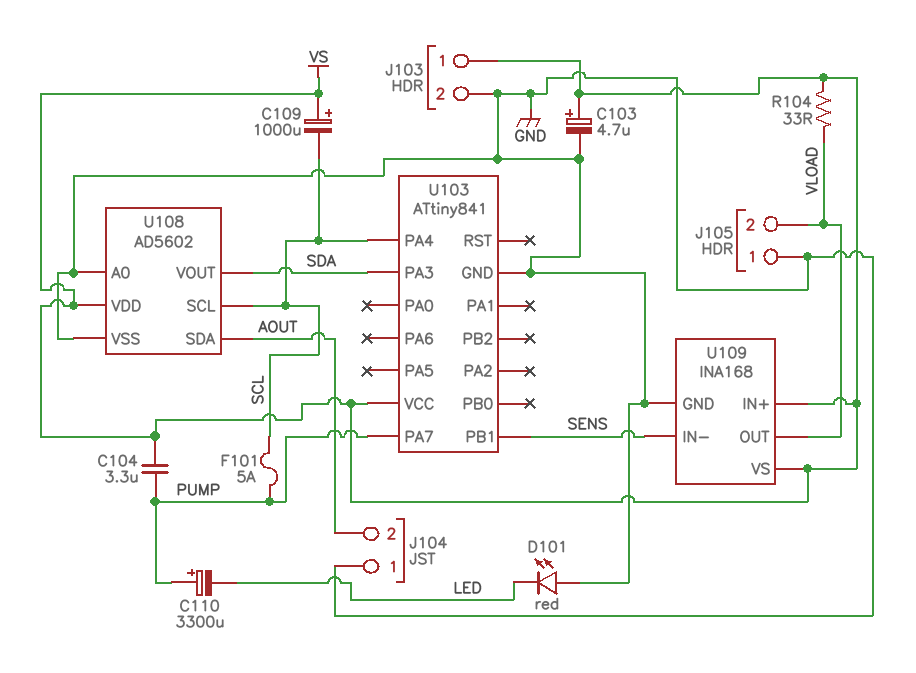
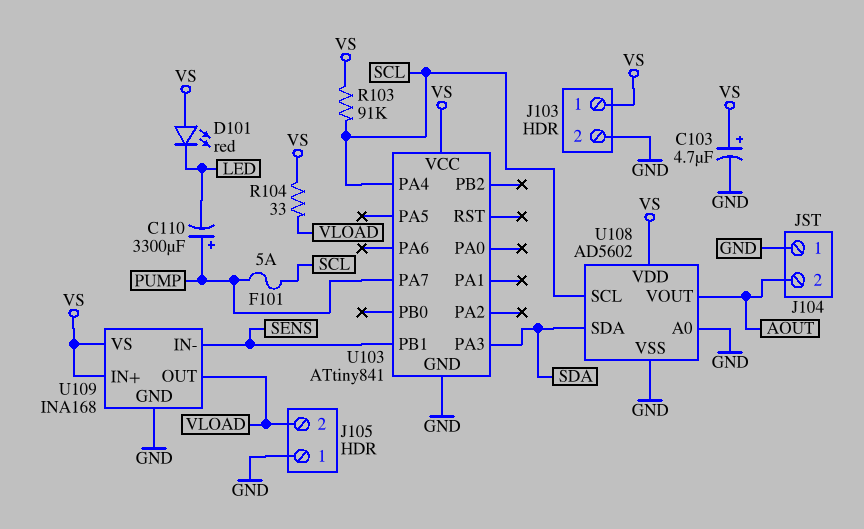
C104: 3.3uF (PUMP, VS) -> none
C109: 1000uF (plus VS, minus SCL) -> none
D101: LED red (A GND, K LED) -> LED red (A VS, K LED)
R103: none -> 91k (SCL, VS)
U108 pin SDA: AOUT -> SDA
U108 pin VOUT: SDA -> AOUT

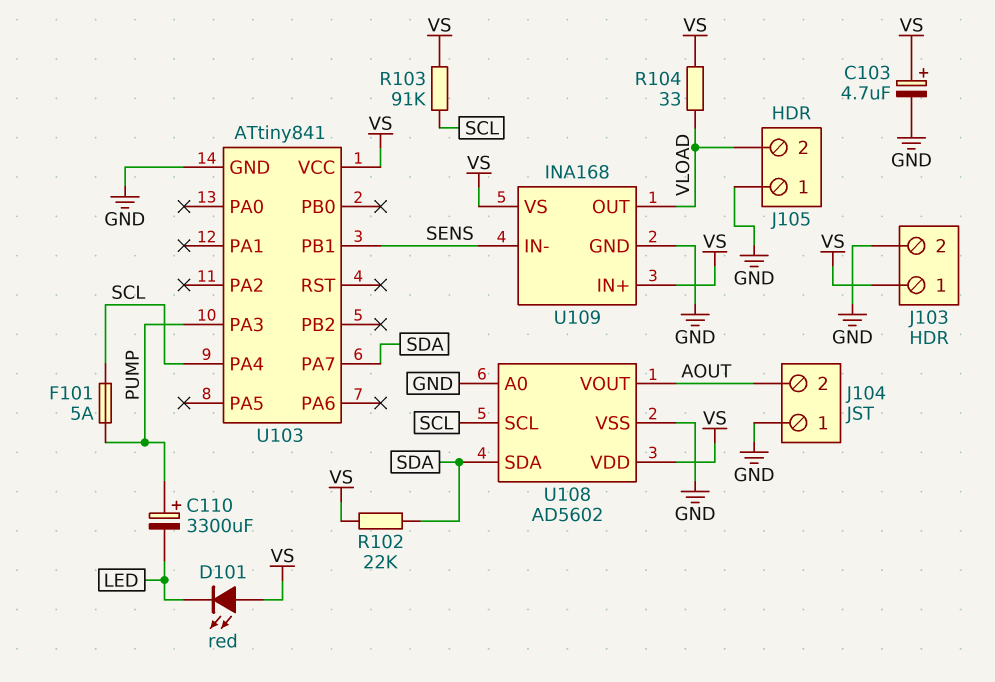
R102: none -> 22k (SDA, VS)
U103 pin PA3: SDA -> PUMP
U103 pin PA7: PUMP -> SDA

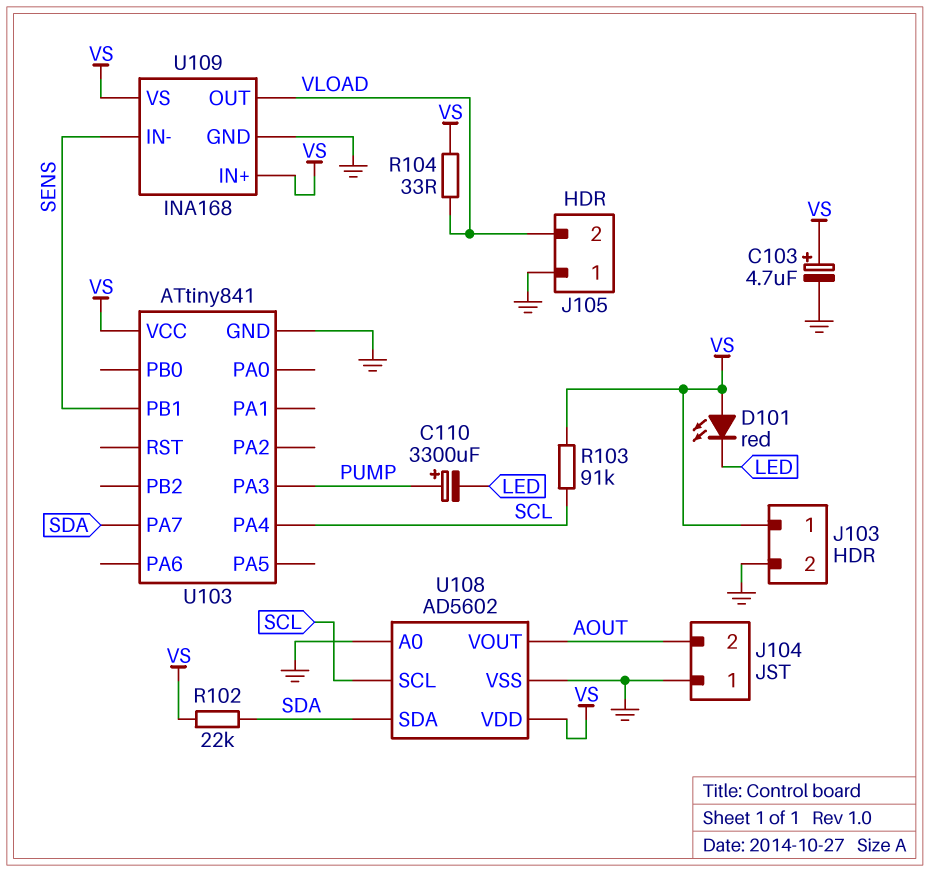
F101: 5A (PUMP, SCL) -> none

····················

- **Task to carry out**:
Restate all of the material word for word, leaving every picture out.

- **Solution to the exercise**:
C104: 3.3uF (PUMP, VS) -> none
C109: 1000uF (plus VS, minus SCL) -> none
D101: LED red (A GND, K LED) -> LED red (A VS, K LED)
R103: none -> 91k (SCL, VS)
U108 pin SDA: AOUT -> SDA
U108 pin VOUT: SDA -> AOUT

R102: none -> 22k (SDA, VS)
U103 pin PA3: SDA -> PUMP
U103 pin PA7: PUMP -> SDA

F101: 5A (PUMP, SCL) -> none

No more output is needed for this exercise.